Leave the images out. Give every line below again, precisely.
──────── LISTED RECORDS ────────
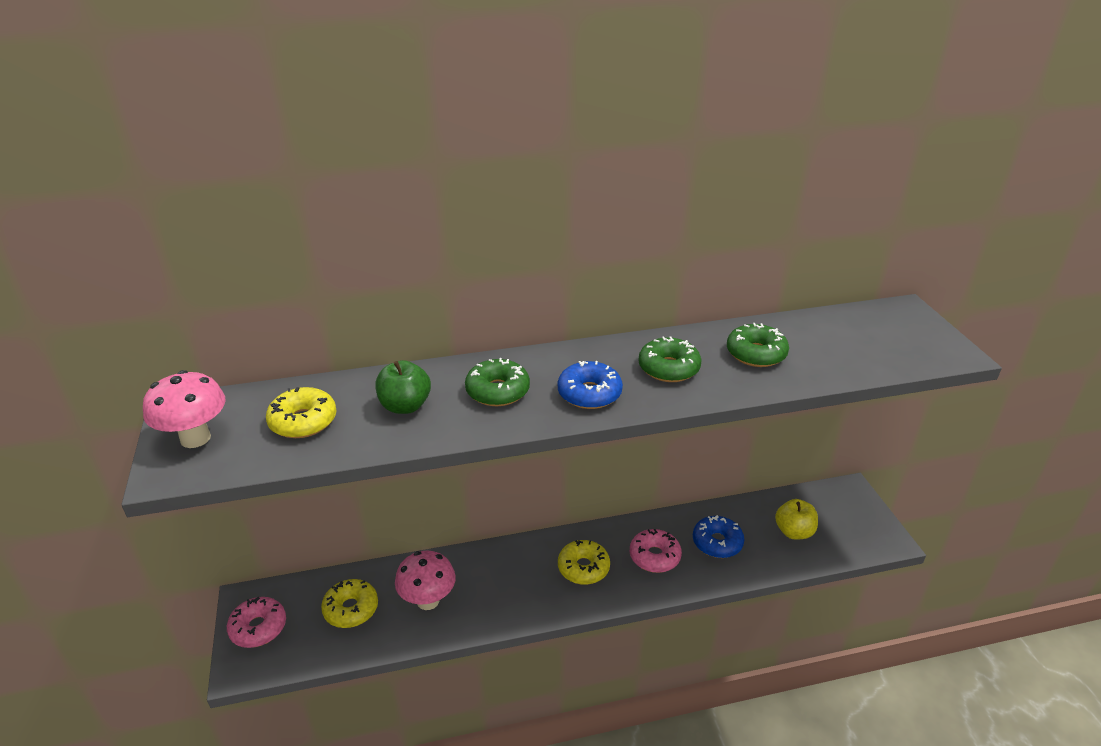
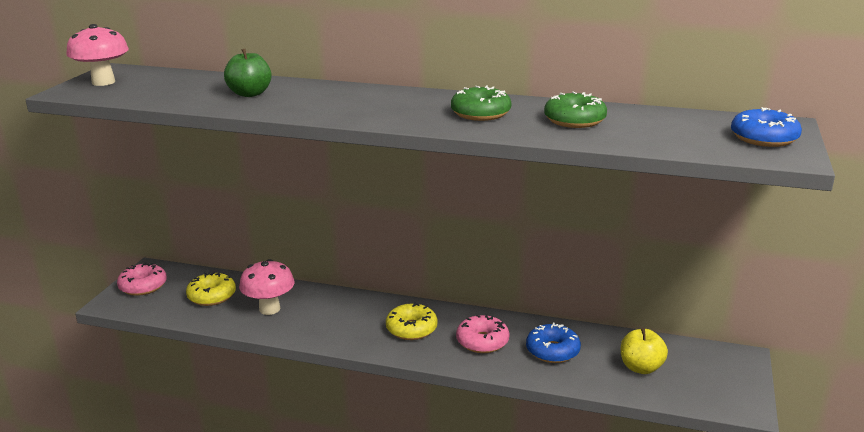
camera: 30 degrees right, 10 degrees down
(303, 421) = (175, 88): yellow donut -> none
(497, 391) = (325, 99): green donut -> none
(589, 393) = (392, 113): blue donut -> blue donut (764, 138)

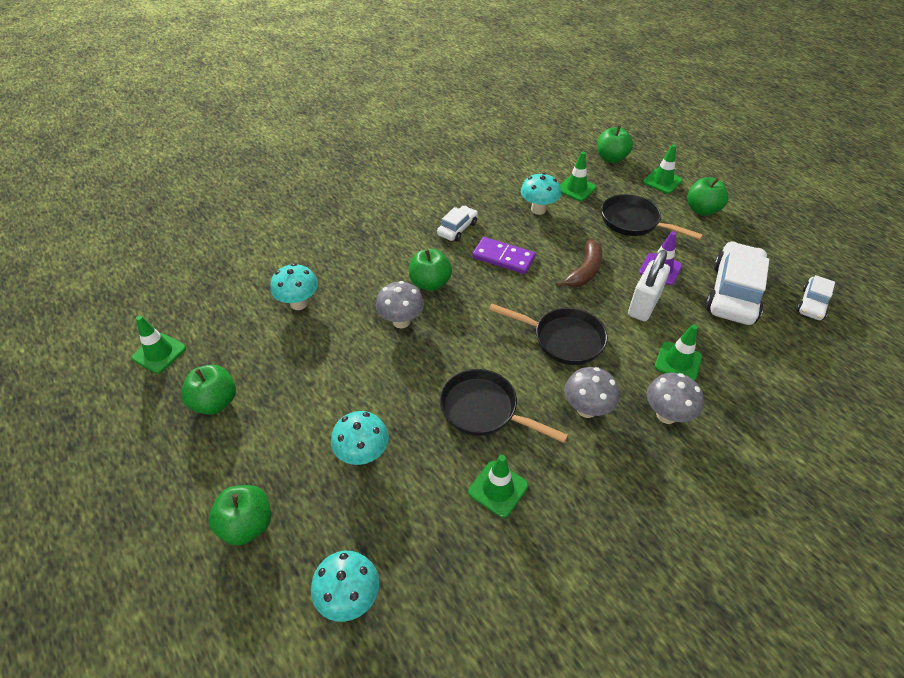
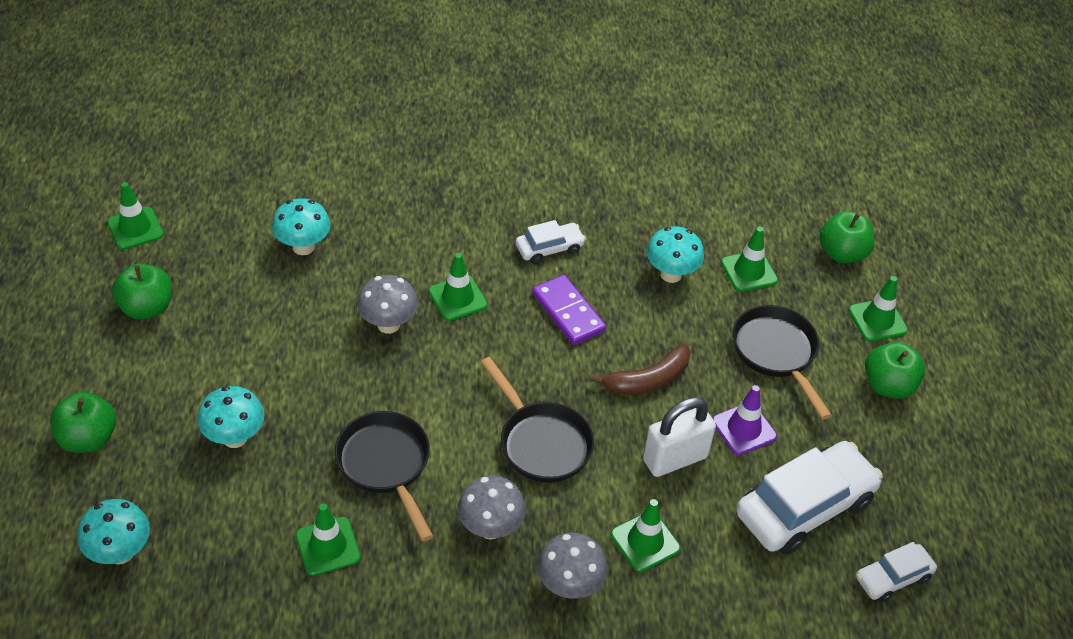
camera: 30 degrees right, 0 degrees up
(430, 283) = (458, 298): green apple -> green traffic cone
────────
EXPECTED ANSWER -
camera: 30 degrees right, 10 degrees down
(303, 421) = (175, 88): yellow donut -> none
(497, 391) = (325, 99): green donut -> none
(589, 393) = (392, 113): blue donut -> blue donut (764, 138)

camera: 30 degrees right, 0 degrees up
(430, 283) = (458, 298): green apple -> green traffic cone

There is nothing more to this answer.